***** Input data
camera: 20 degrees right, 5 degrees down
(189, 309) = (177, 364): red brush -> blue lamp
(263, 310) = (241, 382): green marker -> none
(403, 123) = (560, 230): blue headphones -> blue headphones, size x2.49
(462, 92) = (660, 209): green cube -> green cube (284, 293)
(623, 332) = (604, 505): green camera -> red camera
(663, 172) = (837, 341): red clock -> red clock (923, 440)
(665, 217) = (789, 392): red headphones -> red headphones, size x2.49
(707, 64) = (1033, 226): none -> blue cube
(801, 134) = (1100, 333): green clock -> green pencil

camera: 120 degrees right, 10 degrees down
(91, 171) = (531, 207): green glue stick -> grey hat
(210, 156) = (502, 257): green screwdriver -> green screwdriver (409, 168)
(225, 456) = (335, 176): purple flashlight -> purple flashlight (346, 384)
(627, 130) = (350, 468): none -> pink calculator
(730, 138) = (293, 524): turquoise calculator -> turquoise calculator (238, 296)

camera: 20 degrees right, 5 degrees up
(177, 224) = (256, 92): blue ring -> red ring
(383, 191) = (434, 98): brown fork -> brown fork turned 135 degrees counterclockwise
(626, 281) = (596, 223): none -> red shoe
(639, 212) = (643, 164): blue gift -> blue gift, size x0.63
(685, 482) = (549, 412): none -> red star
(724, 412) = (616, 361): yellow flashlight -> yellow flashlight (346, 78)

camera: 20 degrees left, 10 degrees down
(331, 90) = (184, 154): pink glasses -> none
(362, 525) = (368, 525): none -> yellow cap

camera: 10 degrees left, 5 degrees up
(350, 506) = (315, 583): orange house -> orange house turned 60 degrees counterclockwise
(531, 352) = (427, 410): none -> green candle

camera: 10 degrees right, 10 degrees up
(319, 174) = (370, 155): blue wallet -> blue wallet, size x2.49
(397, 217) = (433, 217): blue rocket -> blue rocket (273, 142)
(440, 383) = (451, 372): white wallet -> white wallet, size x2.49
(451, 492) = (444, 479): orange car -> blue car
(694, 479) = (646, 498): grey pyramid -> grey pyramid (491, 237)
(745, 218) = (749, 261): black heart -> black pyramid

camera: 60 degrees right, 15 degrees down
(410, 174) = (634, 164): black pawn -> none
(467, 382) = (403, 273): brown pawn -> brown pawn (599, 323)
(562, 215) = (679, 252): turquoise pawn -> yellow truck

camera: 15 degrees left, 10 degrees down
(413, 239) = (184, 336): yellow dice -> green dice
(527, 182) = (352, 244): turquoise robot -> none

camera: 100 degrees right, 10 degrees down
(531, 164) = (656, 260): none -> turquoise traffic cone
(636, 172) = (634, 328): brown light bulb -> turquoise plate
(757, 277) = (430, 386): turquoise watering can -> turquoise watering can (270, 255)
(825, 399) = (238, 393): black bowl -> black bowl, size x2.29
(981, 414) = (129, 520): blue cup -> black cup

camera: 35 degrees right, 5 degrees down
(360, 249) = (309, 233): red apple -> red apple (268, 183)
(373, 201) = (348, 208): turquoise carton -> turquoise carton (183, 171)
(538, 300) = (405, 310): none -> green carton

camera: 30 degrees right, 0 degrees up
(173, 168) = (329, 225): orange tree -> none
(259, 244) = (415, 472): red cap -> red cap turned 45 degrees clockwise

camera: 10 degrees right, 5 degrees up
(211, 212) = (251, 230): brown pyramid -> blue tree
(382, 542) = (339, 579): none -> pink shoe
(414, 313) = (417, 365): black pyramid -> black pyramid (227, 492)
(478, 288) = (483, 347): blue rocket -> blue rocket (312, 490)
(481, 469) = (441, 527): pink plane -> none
**********
**Problem requirements:** Going through the data above, return each line with the word "right".

**Answer below:**
camera: 20 degrees right, 5 degrees down
camera: 120 degrees right, 10 degrees down
camera: 20 degrees right, 5 degrees up
camera: 10 degrees right, 10 degrees up
camera: 60 degrees right, 15 degrees down
camera: 100 degrees right, 10 degrees down
camera: 35 degrees right, 5 degrees down
camera: 30 degrees right, 0 degrees up
camera: 10 degrees right, 5 degrees up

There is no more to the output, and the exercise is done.